• [Exercise objective] Restate the entries below in full, exactly as they read, but without pictures.

• [Data under study]
------------------------------------------------

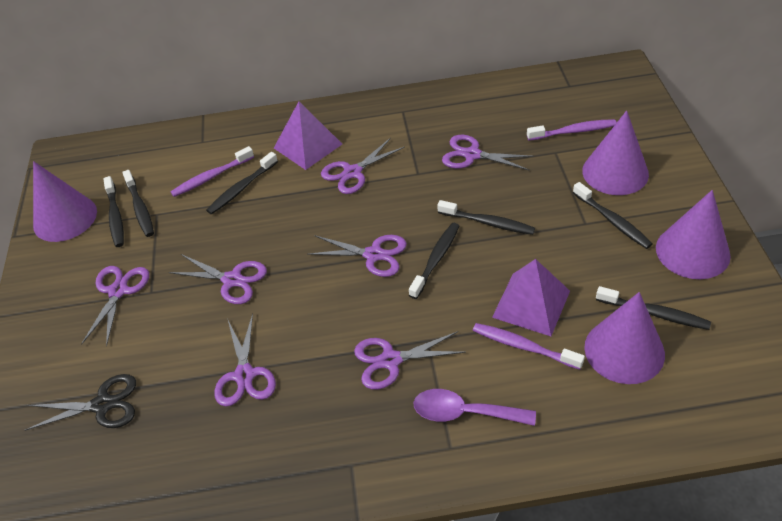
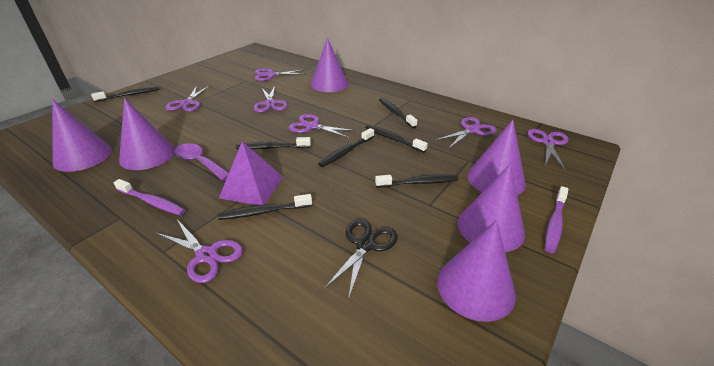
purple cone: 4 -> 6
purple pyramid: 2 -> 1
purple toothbrush: 3 -> 2

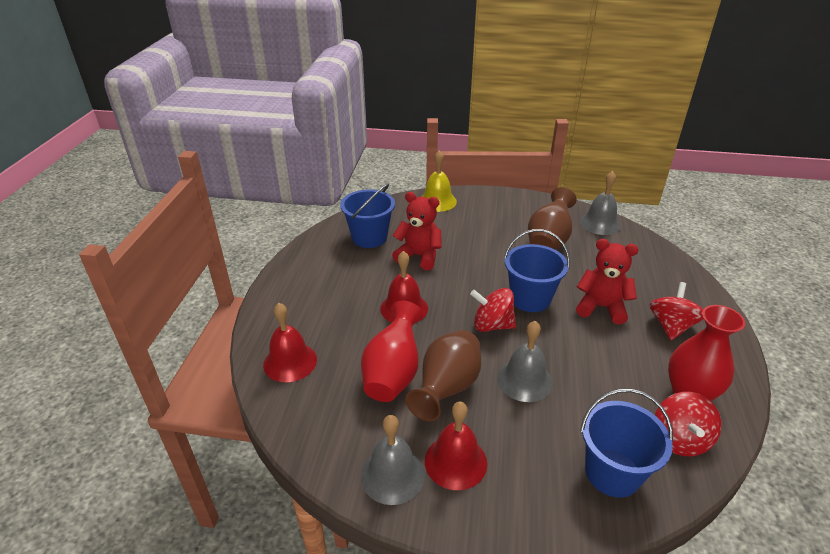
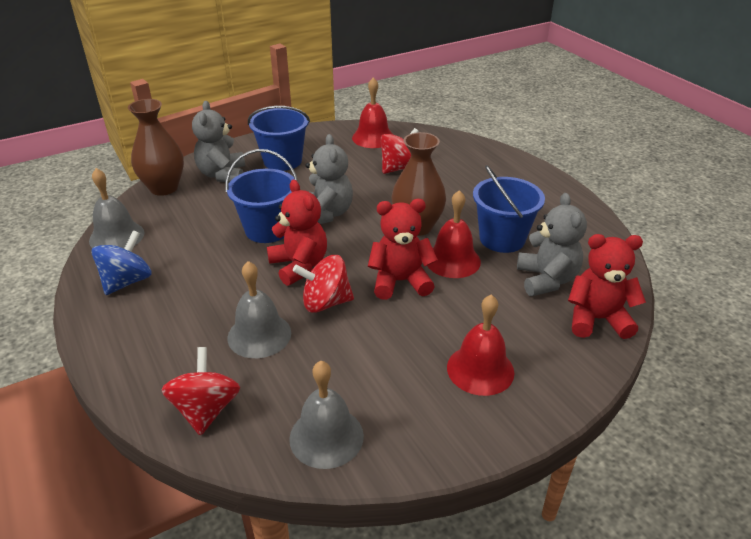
blue spinning top: 0 -> 1
grey teddy bear: 0 -> 3
red teddy bear: 2 -> 3
red vase: 2 -> 0
yellow bell: 1 -> 0

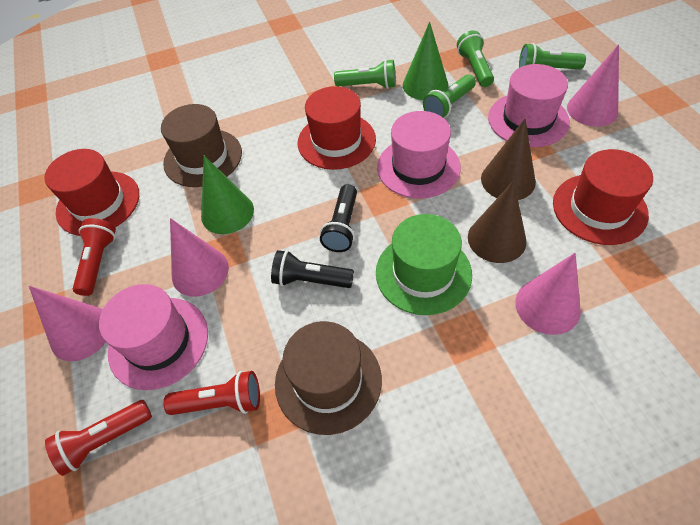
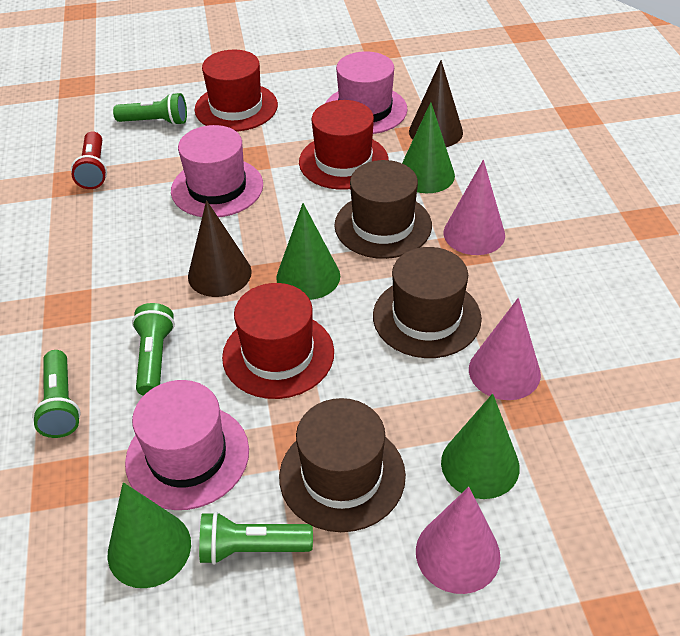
black flashlight: 2 -> 0
brown hat: 2 -> 3
green cone: 2 -> 4
green hat: 1 -> 0
pink cone: 4 -> 3
red flashlight: 3 -> 1

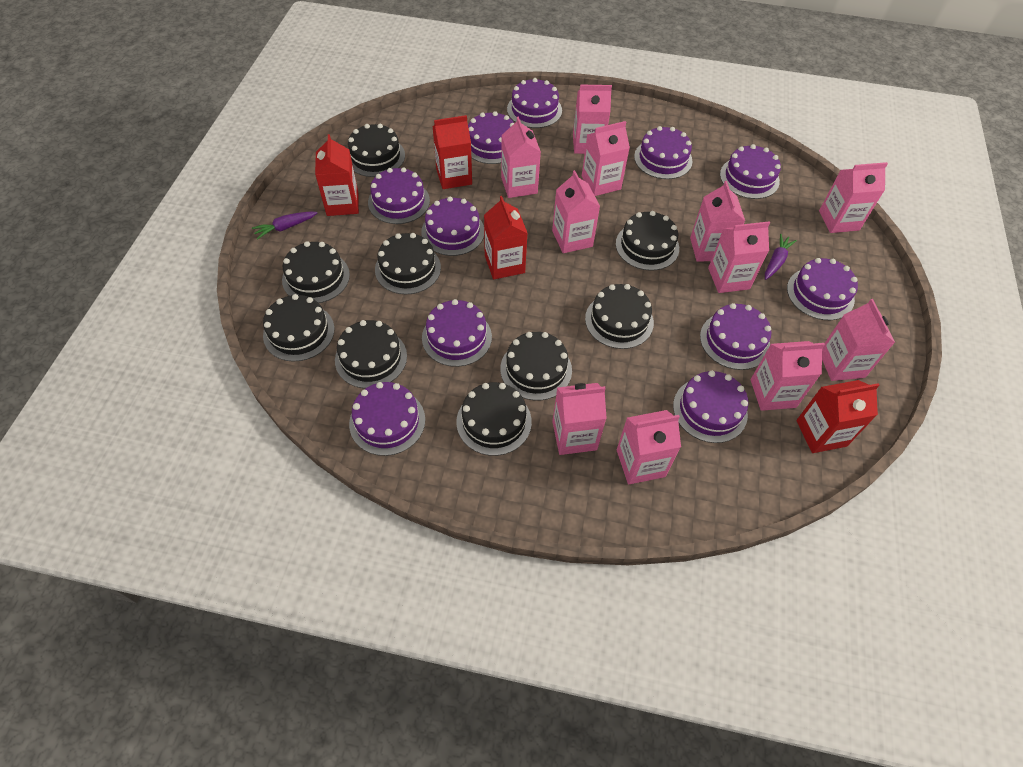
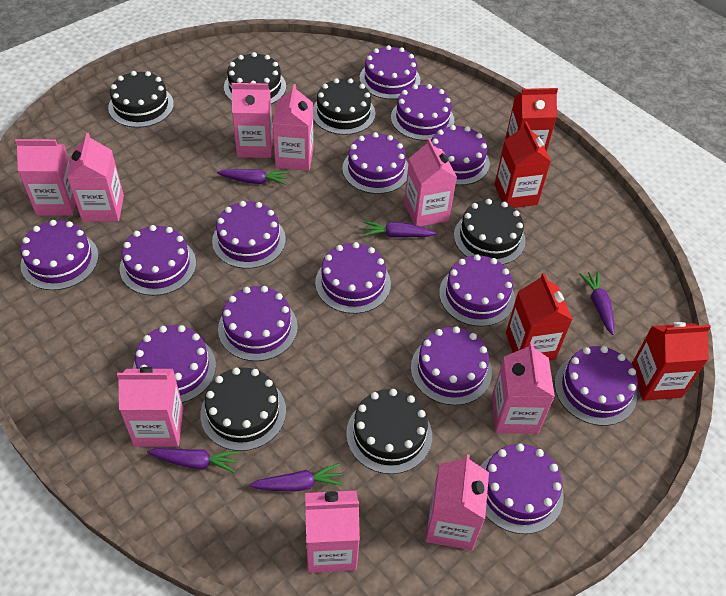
black cake: 9 -> 6
pink carton: 11 -> 9
purple cake: 11 -> 14
purple carrot: 2 -> 5

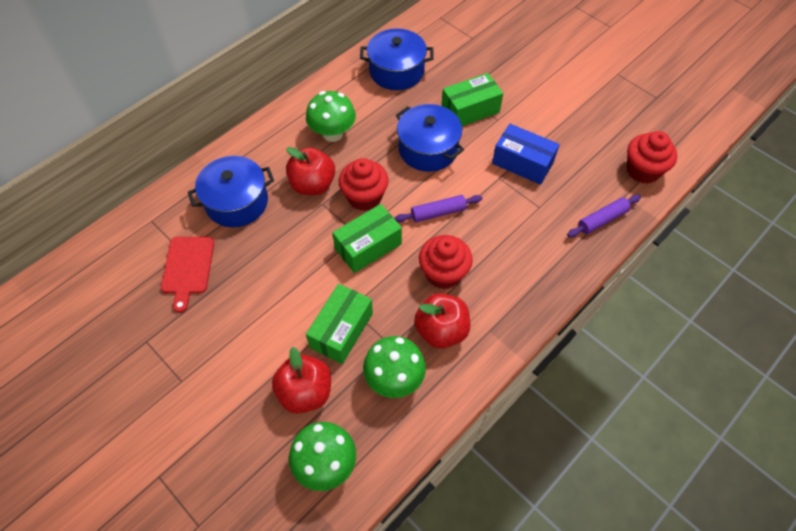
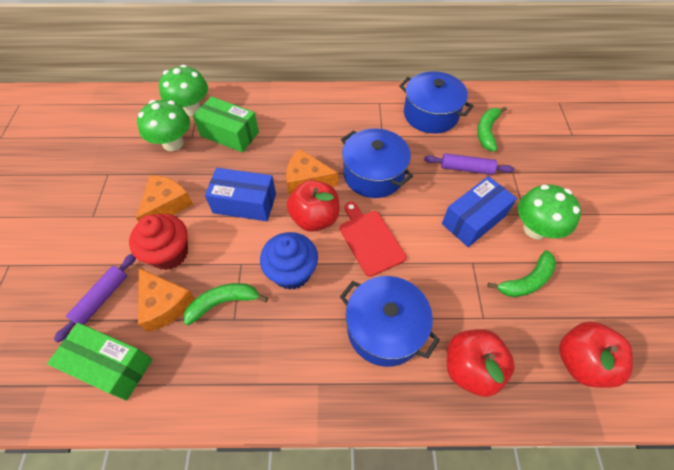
blue box: 1 -> 2
blue cupcake: 0 -> 1
green banana: 0 -> 3
green box: 3 -> 2
orange cheese: 0 -> 3
red cupcake: 3 -> 1

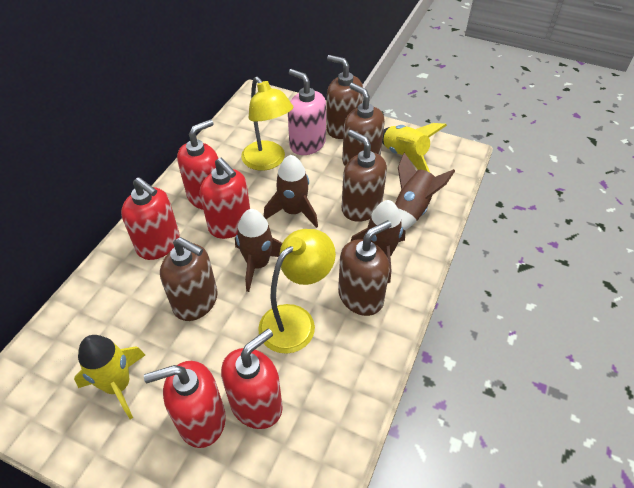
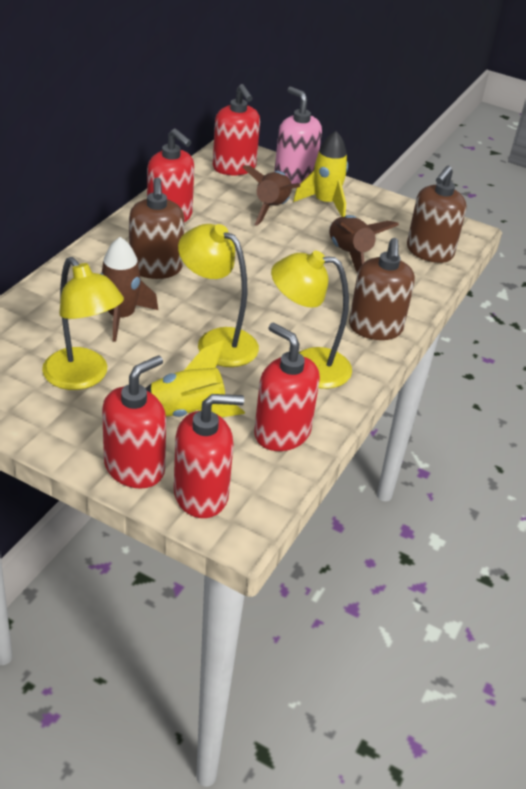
brown rocket: 4 -> 3
brown soap dispenser: 5 -> 3
yellow lamp: 2 -> 3

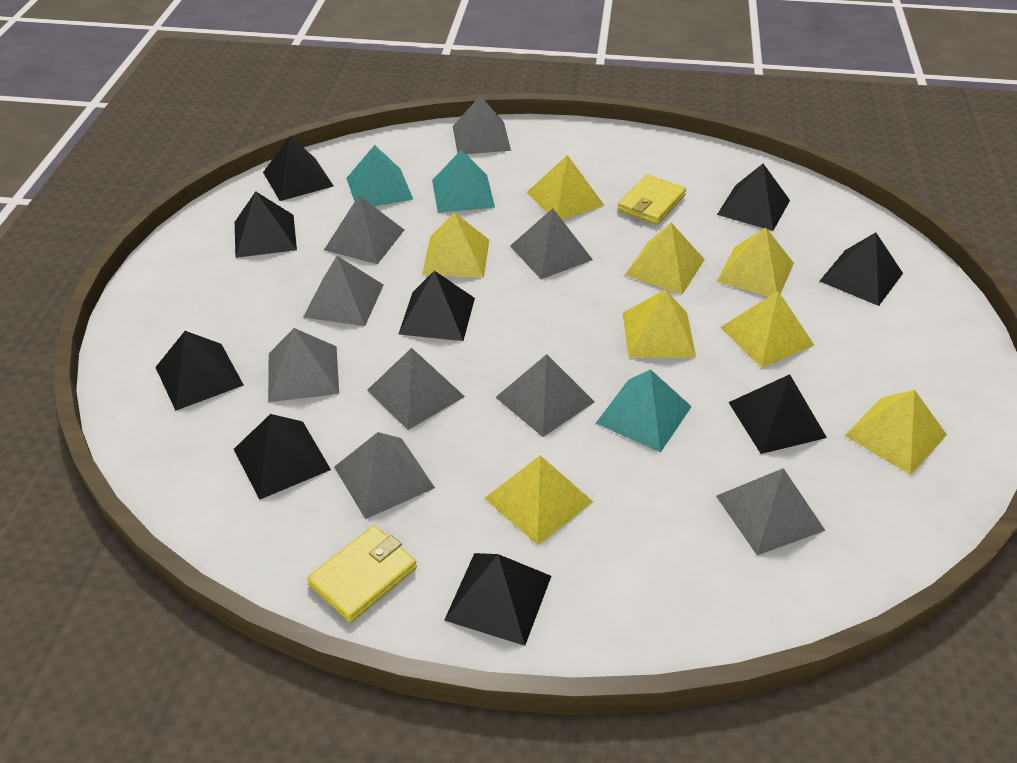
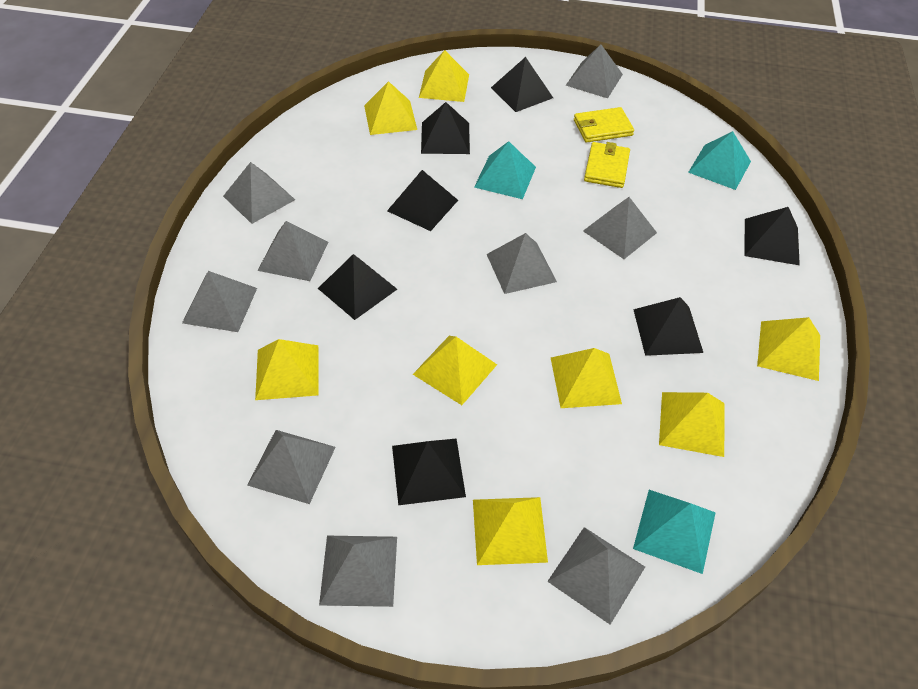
black pyramid: 9 -> 7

------------------------------------------------

• [Reply to the task]
purple cone: 4 -> 6
purple pyramid: 2 -> 1
purple toothbrush: 3 -> 2

blue spinning top: 0 -> 1
grey teddy bear: 0 -> 3
red teddy bear: 2 -> 3
red vase: 2 -> 0
yellow bell: 1 -> 0

black flashlight: 2 -> 0
brown hat: 2 -> 3
green cone: 2 -> 4
green hat: 1 -> 0
pink cone: 4 -> 3
red flashlight: 3 -> 1

black cake: 9 -> 6
pink carton: 11 -> 9
purple cake: 11 -> 14
purple carrot: 2 -> 5

blue box: 1 -> 2
blue cupcake: 0 -> 1
green banana: 0 -> 3
green box: 3 -> 2
orange cheese: 0 -> 3
red cupcake: 3 -> 1

brown rocket: 4 -> 3
brown soap dispenser: 5 -> 3
yellow lamp: 2 -> 3

black pyramid: 9 -> 7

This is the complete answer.